- What needs to be done -
For this exercise, copy exactly the lines below from the one with "orange toothbrush: 2 -> 1" through the one with "white carrot: 5 -> 1" and leave out the pictures.

- Input data -

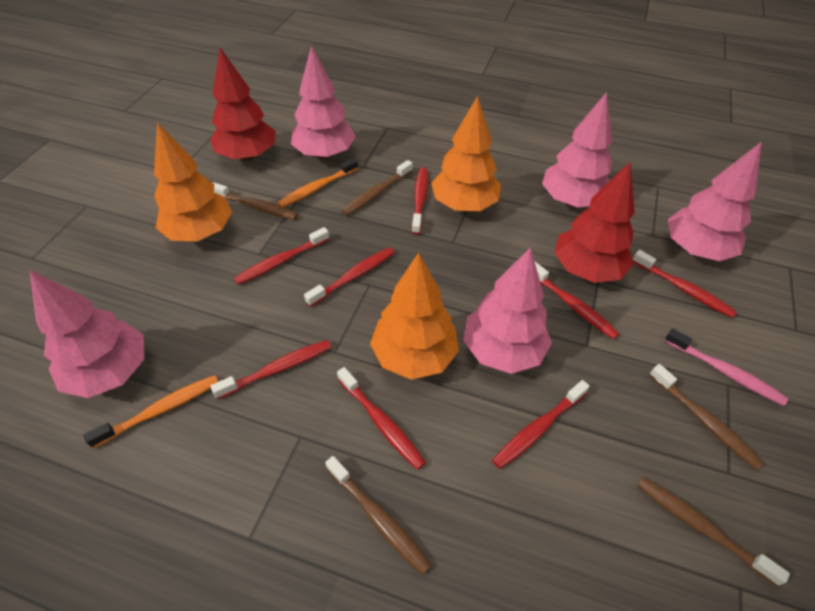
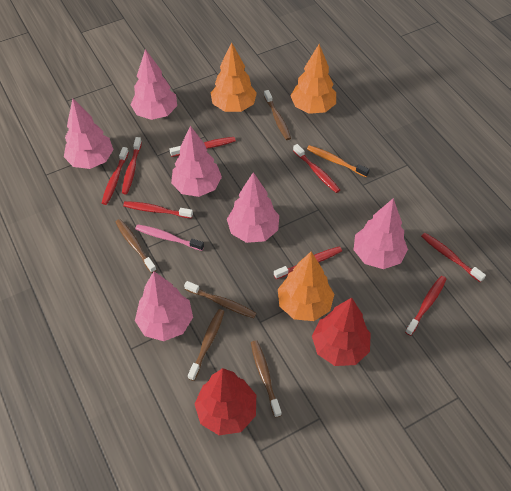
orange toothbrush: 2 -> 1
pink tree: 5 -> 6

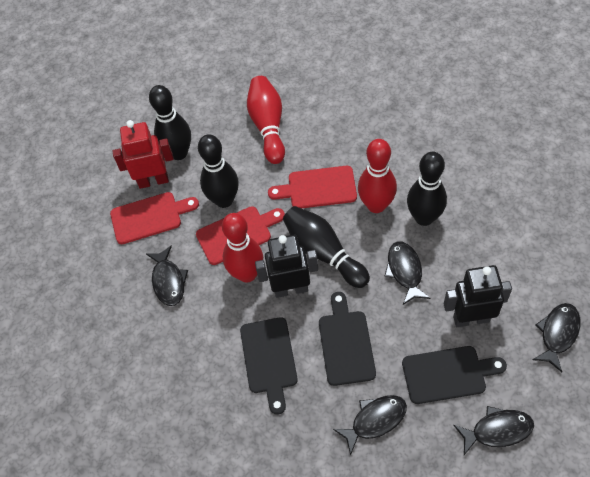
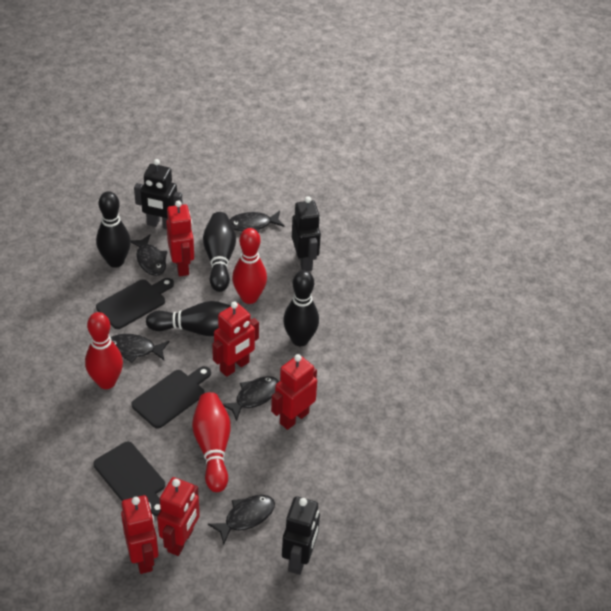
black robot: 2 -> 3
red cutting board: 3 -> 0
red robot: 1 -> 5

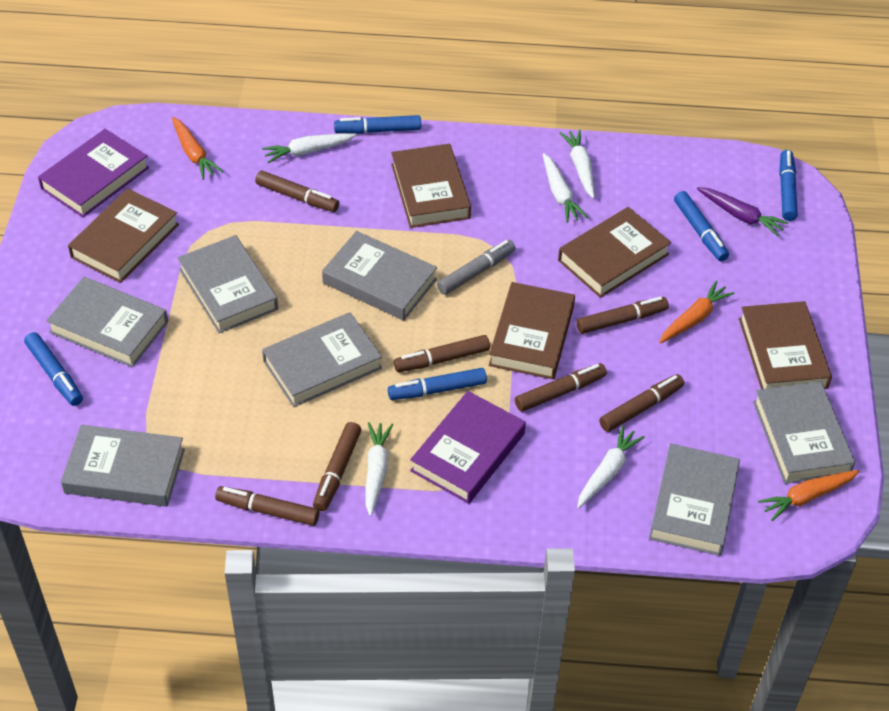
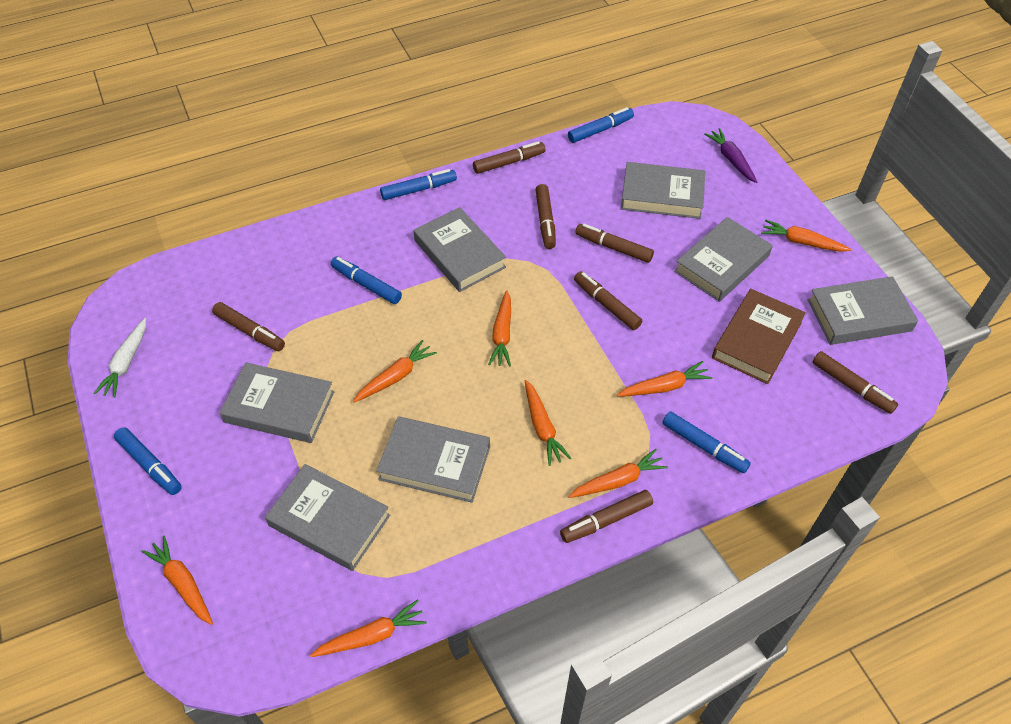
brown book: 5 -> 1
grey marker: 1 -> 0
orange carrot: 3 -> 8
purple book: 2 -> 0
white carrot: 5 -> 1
--
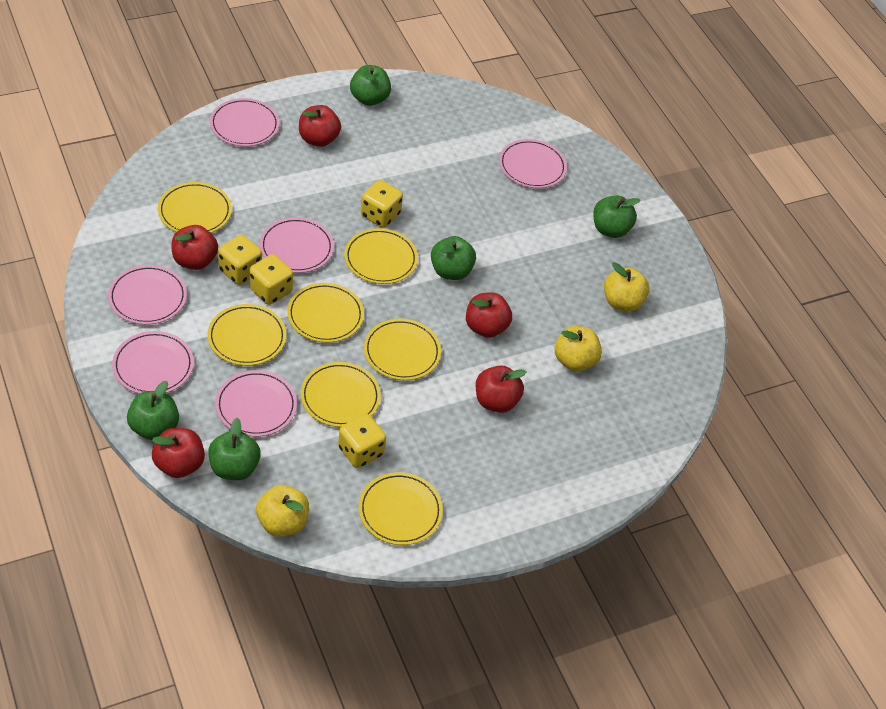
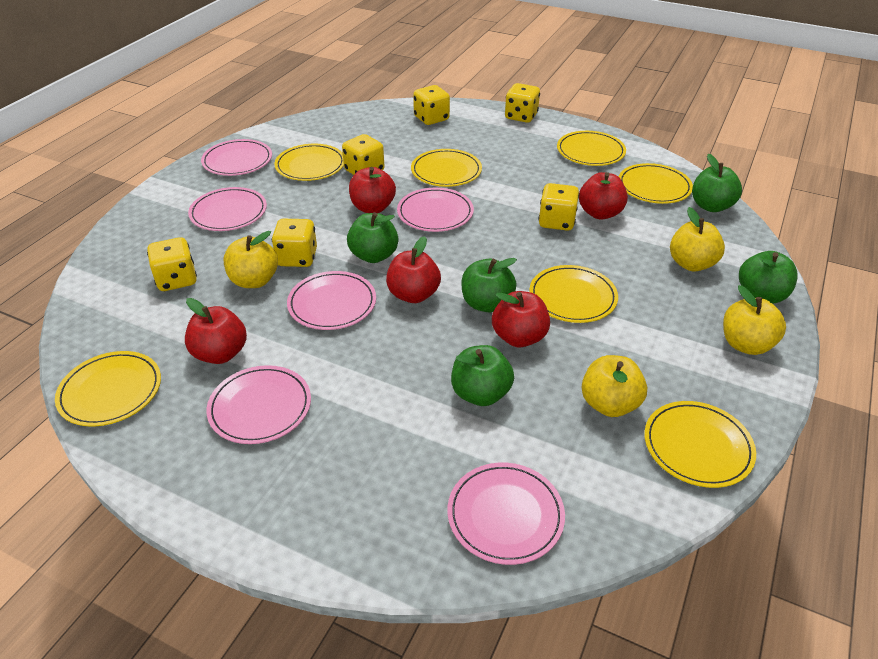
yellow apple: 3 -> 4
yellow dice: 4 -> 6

- Exercise answer -
orange toothbrush: 2 -> 1
pink tree: 5 -> 6

black robot: 2 -> 3
red cutting board: 3 -> 0
red robot: 1 -> 5

brown book: 5 -> 1
grey marker: 1 -> 0
orange carrot: 3 -> 8
purple book: 2 -> 0
white carrot: 5 -> 1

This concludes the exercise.